--- Task directions ---
Please return the whole listing exactly.
[Provided records — start]
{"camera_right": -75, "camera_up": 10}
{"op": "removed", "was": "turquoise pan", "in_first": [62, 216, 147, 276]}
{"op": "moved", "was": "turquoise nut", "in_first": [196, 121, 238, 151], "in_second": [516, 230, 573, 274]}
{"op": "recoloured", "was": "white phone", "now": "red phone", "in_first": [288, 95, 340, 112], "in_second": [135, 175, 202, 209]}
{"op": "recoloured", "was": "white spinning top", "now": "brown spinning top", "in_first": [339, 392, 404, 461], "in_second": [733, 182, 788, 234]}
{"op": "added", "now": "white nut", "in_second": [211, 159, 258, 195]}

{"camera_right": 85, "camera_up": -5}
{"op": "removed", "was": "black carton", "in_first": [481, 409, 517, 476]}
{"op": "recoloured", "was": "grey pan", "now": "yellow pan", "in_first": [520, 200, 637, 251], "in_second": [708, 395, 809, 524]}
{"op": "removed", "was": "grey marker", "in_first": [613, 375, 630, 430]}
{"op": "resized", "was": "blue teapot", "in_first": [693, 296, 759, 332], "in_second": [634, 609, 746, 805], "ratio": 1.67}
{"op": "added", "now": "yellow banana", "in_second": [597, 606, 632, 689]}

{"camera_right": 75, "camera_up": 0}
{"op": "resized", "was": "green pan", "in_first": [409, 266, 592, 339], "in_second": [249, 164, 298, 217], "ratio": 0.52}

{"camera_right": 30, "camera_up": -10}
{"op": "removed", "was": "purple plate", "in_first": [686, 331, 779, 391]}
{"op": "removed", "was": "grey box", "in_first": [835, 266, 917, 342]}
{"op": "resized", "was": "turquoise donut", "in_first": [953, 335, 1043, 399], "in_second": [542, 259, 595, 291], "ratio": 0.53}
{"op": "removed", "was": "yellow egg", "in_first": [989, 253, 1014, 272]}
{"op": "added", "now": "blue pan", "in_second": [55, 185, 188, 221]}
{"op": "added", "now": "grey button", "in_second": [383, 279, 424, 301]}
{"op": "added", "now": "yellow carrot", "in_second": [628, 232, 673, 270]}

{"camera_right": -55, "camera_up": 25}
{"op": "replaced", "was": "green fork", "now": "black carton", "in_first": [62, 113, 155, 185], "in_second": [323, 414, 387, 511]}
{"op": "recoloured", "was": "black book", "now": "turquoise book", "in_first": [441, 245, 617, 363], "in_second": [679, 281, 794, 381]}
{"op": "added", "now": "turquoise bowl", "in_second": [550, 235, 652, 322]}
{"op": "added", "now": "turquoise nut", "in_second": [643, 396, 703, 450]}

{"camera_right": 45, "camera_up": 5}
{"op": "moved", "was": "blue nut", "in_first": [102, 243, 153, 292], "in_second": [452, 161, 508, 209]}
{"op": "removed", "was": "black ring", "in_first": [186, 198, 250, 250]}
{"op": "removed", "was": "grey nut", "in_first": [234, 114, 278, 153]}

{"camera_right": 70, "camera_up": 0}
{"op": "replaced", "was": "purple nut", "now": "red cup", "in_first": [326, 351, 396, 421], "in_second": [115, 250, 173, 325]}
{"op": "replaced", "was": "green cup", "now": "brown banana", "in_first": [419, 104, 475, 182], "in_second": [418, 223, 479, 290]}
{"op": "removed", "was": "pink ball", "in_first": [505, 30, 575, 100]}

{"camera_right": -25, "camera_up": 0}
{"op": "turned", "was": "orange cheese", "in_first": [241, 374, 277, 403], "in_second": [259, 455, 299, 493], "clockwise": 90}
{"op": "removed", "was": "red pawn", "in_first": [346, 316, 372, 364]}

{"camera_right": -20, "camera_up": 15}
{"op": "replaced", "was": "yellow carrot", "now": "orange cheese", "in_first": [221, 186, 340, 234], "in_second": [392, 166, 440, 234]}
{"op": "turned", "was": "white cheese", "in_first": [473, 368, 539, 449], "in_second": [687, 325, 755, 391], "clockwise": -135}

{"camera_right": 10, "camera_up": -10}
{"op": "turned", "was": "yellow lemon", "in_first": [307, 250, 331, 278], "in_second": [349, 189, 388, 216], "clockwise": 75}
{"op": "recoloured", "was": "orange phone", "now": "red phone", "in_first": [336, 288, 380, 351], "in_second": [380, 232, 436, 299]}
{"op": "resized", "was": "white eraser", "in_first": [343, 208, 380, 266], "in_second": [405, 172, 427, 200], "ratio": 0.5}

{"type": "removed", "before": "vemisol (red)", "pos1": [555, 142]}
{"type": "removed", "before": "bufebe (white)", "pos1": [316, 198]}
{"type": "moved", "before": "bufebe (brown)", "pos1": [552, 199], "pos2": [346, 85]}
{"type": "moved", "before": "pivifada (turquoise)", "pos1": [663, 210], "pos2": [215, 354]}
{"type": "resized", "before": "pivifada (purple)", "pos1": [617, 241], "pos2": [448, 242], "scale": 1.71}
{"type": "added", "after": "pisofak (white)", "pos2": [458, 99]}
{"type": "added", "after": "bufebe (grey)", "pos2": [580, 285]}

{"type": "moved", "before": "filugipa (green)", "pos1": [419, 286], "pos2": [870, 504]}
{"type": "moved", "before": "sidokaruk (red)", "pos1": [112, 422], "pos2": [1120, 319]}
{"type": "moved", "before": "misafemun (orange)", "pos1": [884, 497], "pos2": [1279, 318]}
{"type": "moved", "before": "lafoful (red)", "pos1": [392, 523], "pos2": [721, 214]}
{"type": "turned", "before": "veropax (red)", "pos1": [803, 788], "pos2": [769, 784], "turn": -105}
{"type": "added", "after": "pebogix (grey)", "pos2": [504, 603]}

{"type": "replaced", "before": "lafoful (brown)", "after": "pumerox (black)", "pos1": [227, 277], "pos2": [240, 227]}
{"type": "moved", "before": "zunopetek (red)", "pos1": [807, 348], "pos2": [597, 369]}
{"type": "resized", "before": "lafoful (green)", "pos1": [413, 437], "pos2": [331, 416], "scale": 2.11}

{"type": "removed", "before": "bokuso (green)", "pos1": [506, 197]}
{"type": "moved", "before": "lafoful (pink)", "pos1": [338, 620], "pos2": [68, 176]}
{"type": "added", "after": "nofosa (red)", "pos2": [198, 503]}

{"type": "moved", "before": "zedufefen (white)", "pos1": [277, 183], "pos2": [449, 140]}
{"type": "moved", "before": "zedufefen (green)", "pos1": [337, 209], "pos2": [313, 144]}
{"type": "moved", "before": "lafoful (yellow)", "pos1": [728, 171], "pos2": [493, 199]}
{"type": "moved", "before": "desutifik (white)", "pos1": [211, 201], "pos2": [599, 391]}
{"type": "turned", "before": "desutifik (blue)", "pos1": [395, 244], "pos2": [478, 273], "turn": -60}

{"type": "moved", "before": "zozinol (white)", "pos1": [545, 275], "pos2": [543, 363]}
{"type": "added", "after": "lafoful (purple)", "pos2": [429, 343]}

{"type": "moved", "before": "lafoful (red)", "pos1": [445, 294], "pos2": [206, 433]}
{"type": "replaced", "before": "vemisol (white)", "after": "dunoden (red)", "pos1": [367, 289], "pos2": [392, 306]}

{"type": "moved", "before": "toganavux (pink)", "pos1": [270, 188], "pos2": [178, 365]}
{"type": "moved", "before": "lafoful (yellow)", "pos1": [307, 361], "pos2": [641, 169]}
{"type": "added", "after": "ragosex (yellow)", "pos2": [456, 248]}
[Provided records — finish]
--- Response box ---
{"camera_right": -75, "camera_up": 10}
{"op": "removed", "was": "turquoise pan", "in_first": [62, 216, 147, 276]}
{"op": "moved", "was": "turquoise nut", "in_first": [196, 121, 238, 151], "in_second": [516, 230, 573, 274]}
{"op": "recoloured", "was": "white phone", "now": "red phone", "in_first": [288, 95, 340, 112], "in_second": [135, 175, 202, 209]}
{"op": "recoloured", "was": "white spinning top", "now": "brown spinning top", "in_first": [339, 392, 404, 461], "in_second": [733, 182, 788, 234]}
{"op": "added", "now": "white nut", "in_second": [211, 159, 258, 195]}

{"camera_right": 85, "camera_up": -5}
{"op": "removed", "was": "black carton", "in_first": [481, 409, 517, 476]}
{"op": "recoloured", "was": "grey pan", "now": "yellow pan", "in_first": [520, 200, 637, 251], "in_second": [708, 395, 809, 524]}
{"op": "removed", "was": "grey marker", "in_first": [613, 375, 630, 430]}
{"op": "resized", "was": "blue teapot", "in_first": [693, 296, 759, 332], "in_second": [634, 609, 746, 805], "ratio": 1.67}
{"op": "added", "now": "yellow banana", "in_second": [597, 606, 632, 689]}

{"camera_right": 75, "camera_up": 0}
{"op": "resized", "was": "green pan", "in_first": [409, 266, 592, 339], "in_second": [249, 164, 298, 217], "ratio": 0.52}

{"camera_right": 30, "camera_up": -10}
{"op": "removed", "was": "purple plate", "in_first": [686, 331, 779, 391]}
{"op": "removed", "was": "grey box", "in_first": [835, 266, 917, 342]}
{"op": "resized", "was": "turquoise donut", "in_first": [953, 335, 1043, 399], "in_second": [542, 259, 595, 291], "ratio": 0.53}
{"op": "removed", "was": "yellow egg", "in_first": [989, 253, 1014, 272]}
{"op": "added", "now": "blue pan", "in_second": [55, 185, 188, 221]}
{"op": "added", "now": "grey button", "in_second": [383, 279, 424, 301]}
{"op": "added", "now": "yellow carrot", "in_second": [628, 232, 673, 270]}

{"camera_right": -55, "camera_up": 25}
{"op": "replaced", "was": "green fork", "now": "black carton", "in_first": [62, 113, 155, 185], "in_second": [323, 414, 387, 511]}
{"op": "recoloured", "was": "black book", "now": "turquoise book", "in_first": [441, 245, 617, 363], "in_second": [679, 281, 794, 381]}
{"op": "added", "now": "turquoise bowl", "in_second": [550, 235, 652, 322]}
{"op": "added", "now": "turquoise nut", "in_second": [643, 396, 703, 450]}

{"camera_right": 45, "camera_up": 5}
{"op": "moved", "was": "blue nut", "in_first": [102, 243, 153, 292], "in_second": [452, 161, 508, 209]}
{"op": "removed", "was": "black ring", "in_first": [186, 198, 250, 250]}
{"op": "removed", "was": "grey nut", "in_first": [234, 114, 278, 153]}

{"camera_right": 70, "camera_up": 0}
{"op": "replaced", "was": "purple nut", "now": "red cup", "in_first": [326, 351, 396, 421], "in_second": [115, 250, 173, 325]}
{"op": "replaced", "was": "green cup", "now": "brown banana", "in_first": [419, 104, 475, 182], "in_second": [418, 223, 479, 290]}
{"op": "removed", "was": "pink ball", "in_first": [505, 30, 575, 100]}

{"camera_right": -25, "camera_up": 0}
{"op": "turned", "was": "orange cheese", "in_first": [241, 374, 277, 403], "in_second": [259, 455, 299, 493], "clockwise": 90}
{"op": "removed", "was": "red pawn", "in_first": [346, 316, 372, 364]}

{"camera_right": -20, "camera_up": 15}
{"op": "replaced", "was": "yellow carrot", "now": "orange cheese", "in_first": [221, 186, 340, 234], "in_second": [392, 166, 440, 234]}
{"op": "turned", "was": "white cheese", "in_first": [473, 368, 539, 449], "in_second": [687, 325, 755, 391], "clockwise": -135}

{"camera_right": 10, "camera_up": -10}
{"op": "turned", "was": "yellow lemon", "in_first": [307, 250, 331, 278], "in_second": [349, 189, 388, 216], "clockwise": 75}
{"op": "recoloured", "was": "orange phone", "now": "red phone", "in_first": [336, 288, 380, 351], "in_second": [380, 232, 436, 299]}
{"op": "resized", "was": "white eraser", "in_first": [343, 208, 380, 266], "in_second": [405, 172, 427, 200], "ratio": 0.5}

{"type": "removed", "before": "vemisol (red)", "pos1": [555, 142]}
{"type": "removed", "before": "bufebe (white)", "pos1": [316, 198]}
{"type": "moved", "before": "bufebe (brown)", "pos1": [552, 199], "pos2": [346, 85]}
{"type": "moved", "before": "pivifada (turquoise)", "pos1": [663, 210], "pos2": [215, 354]}
{"type": "resized", "before": "pivifada (purple)", "pos1": [617, 241], "pos2": [448, 242], "scale": 1.71}
{"type": "added", "after": "pisofak (white)", "pos2": [458, 99]}
{"type": "added", "after": "bufebe (grey)", "pos2": [580, 285]}

{"type": "moved", "before": "filugipa (green)", "pos1": [419, 286], "pos2": [870, 504]}
{"type": "moved", "before": "sidokaruk (red)", "pos1": [112, 422], "pos2": [1120, 319]}
{"type": "moved", "before": "misafemun (orange)", "pos1": [884, 497], "pos2": [1279, 318]}
{"type": "moved", "before": "lafoful (red)", "pos1": [392, 523], "pos2": [721, 214]}
{"type": "turned", "before": "veropax (red)", "pos1": [803, 788], "pos2": [769, 784], "turn": -105}
{"type": "added", "after": "pebogix (grey)", "pos2": [504, 603]}

{"type": "replaced", "before": "lafoful (brown)", "after": "pumerox (black)", "pos1": [227, 277], "pos2": [240, 227]}
{"type": "moved", "before": "zunopetek (red)", "pos1": [807, 348], "pos2": [597, 369]}
{"type": "resized", "before": "lafoful (green)", "pos1": [413, 437], "pos2": [331, 416], "scale": 2.11}

{"type": "removed", "before": "bokuso (green)", "pos1": [506, 197]}
{"type": "moved", "before": "lafoful (pink)", "pos1": [338, 620], "pos2": [68, 176]}
{"type": "added", "after": "nofosa (red)", "pos2": [198, 503]}

{"type": "moved", "before": "zedufefen (white)", "pos1": [277, 183], "pos2": [449, 140]}
{"type": "moved", "before": "zedufefen (green)", "pos1": [337, 209], "pos2": [313, 144]}
{"type": "moved", "before": "lafoful (yellow)", "pos1": [728, 171], "pos2": [493, 199]}
{"type": "moved", "before": "desutifik (white)", "pos1": [211, 201], "pos2": [599, 391]}
{"type": "turned", "before": "desutifik (blue)", "pos1": [395, 244], "pos2": [478, 273], "turn": -60}

{"type": "moved", "before": "zozinol (white)", "pos1": [545, 275], "pos2": [543, 363]}
{"type": "added", "after": "lafoful (purple)", "pos2": [429, 343]}

{"type": "moved", "before": "lafoful (red)", "pos1": [445, 294], "pos2": [206, 433]}
{"type": "replaced", "before": "vemisol (white)", "after": "dunoden (red)", "pos1": [367, 289], "pos2": [392, 306]}

{"type": "moved", "before": "toganavux (pink)", "pos1": [270, 188], "pos2": [178, 365]}
{"type": "moved", "before": "lafoful (yellow)", "pos1": [307, 361], "pos2": [641, 169]}
{"type": "added", "after": "ragosex (yellow)", "pos2": [456, 248]}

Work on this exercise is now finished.